(Itemized modification records)
==================================================

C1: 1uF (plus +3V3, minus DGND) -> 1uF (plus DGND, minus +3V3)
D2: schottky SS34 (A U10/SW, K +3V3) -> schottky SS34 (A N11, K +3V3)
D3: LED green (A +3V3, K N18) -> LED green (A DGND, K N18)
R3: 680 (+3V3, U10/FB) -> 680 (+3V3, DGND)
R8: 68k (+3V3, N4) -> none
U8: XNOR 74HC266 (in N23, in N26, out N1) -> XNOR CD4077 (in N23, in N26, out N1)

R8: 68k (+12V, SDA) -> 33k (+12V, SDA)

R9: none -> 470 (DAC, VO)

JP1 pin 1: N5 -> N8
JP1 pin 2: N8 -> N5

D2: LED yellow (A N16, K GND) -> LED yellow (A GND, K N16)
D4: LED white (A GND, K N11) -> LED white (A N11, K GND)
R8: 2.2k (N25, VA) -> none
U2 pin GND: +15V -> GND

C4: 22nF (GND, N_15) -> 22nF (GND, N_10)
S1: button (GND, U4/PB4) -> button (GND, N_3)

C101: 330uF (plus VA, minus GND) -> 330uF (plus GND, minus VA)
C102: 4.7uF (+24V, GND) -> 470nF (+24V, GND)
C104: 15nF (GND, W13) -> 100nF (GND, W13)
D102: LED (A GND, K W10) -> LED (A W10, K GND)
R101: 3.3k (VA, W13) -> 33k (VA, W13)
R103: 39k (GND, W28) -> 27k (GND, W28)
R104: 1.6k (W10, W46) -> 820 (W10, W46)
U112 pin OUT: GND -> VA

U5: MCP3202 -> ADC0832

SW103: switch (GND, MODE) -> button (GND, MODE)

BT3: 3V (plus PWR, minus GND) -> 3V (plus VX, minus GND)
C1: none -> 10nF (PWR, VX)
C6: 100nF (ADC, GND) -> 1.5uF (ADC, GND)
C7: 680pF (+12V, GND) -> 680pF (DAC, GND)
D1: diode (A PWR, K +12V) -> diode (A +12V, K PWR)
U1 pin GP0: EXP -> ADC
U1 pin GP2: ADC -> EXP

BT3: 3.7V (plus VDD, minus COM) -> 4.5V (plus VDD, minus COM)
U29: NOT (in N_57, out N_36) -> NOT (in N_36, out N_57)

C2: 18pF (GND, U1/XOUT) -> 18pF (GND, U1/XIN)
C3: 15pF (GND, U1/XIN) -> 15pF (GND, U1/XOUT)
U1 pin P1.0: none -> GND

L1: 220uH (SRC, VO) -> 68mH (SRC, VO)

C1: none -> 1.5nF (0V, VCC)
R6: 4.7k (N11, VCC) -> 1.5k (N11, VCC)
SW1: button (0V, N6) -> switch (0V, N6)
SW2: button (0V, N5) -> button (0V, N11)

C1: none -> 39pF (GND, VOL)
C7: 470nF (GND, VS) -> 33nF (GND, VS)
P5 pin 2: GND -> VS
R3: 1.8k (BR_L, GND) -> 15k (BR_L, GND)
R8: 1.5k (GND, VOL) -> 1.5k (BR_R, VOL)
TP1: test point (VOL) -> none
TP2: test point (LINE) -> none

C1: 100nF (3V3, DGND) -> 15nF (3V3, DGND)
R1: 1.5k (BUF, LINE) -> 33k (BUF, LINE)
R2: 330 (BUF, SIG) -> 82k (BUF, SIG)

==================================================

### WHAT TO PRODUCE
Restate exactly the lines running from the line with "TP2: test point (LINE) -> none" to the end of the entries above, both ends included.

### EXERCISE OUTPUT
TP2: test point (LINE) -> none

C1: 100nF (3V3, DGND) -> 15nF (3V3, DGND)
R1: 1.5k (BUF, LINE) -> 33k (BUF, LINE)
R2: 330 (BUF, SIG) -> 82k (BUF, SIG)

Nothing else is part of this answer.